→ ABOUT THIS TASK
Return exactly those lines of the material below that fall between the line holding "grey trophy [626,302,669,362]" and the line holding "black robot [702,267,736,319]", inclusive.

→ RECORDS
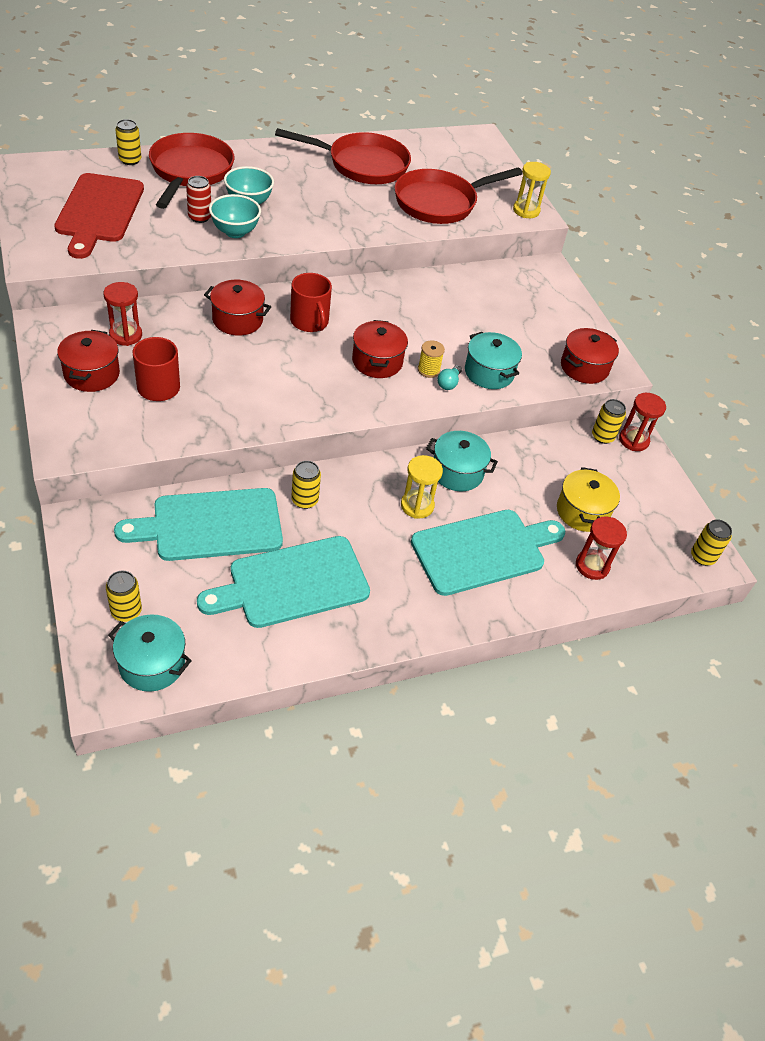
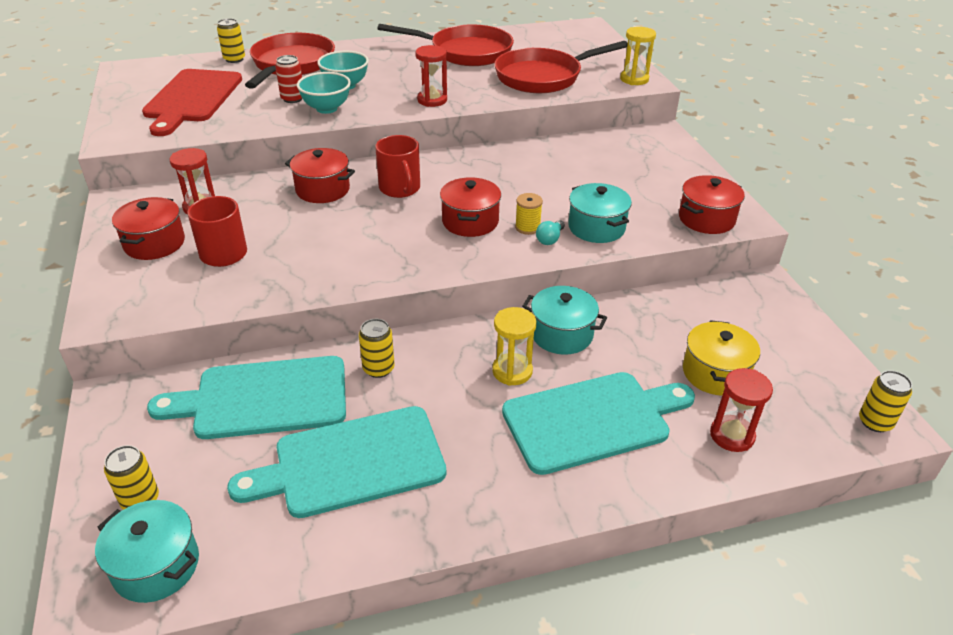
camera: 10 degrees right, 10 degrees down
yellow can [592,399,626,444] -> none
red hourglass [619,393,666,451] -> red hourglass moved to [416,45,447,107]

* * *

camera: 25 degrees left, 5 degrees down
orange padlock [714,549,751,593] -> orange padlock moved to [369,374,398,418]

---

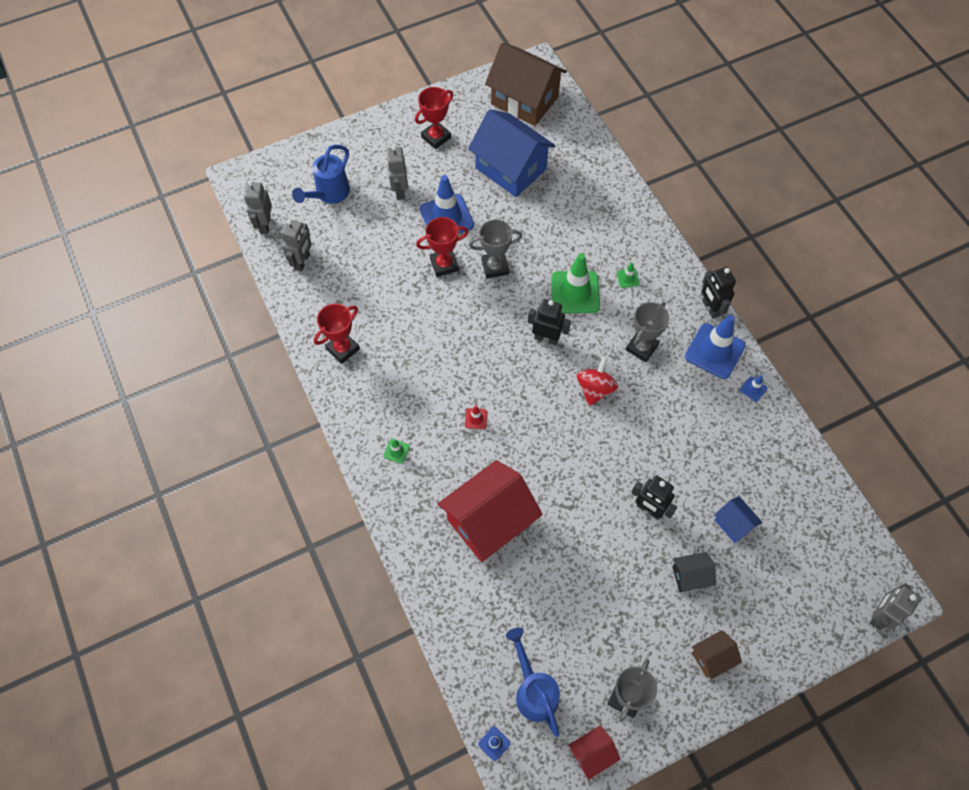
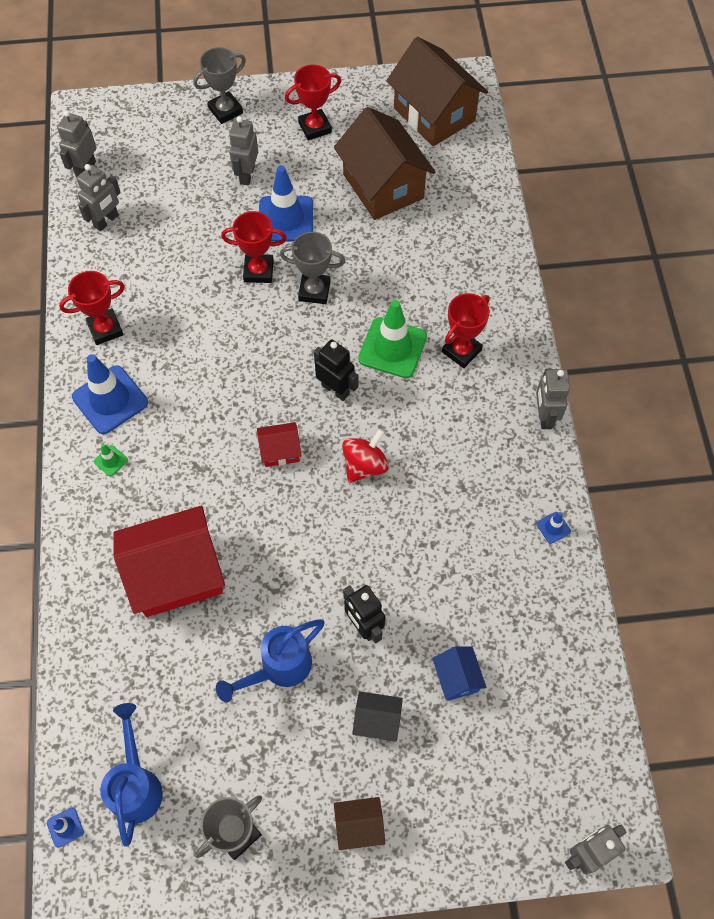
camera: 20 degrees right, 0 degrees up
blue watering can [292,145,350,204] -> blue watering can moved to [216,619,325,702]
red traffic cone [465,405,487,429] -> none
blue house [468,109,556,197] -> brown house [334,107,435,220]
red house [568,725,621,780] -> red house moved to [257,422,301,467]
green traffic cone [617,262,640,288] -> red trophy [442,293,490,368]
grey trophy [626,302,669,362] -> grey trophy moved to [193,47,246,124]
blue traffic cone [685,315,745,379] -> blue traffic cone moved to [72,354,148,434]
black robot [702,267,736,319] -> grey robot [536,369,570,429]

→ EXERCISE RESPONSE
grey trophy [626,302,669,362] -> grey trophy moved to [193,47,246,124]
blue traffic cone [685,315,745,379] -> blue traffic cone moved to [72,354,148,434]
black robot [702,267,736,319] -> grey robot [536,369,570,429]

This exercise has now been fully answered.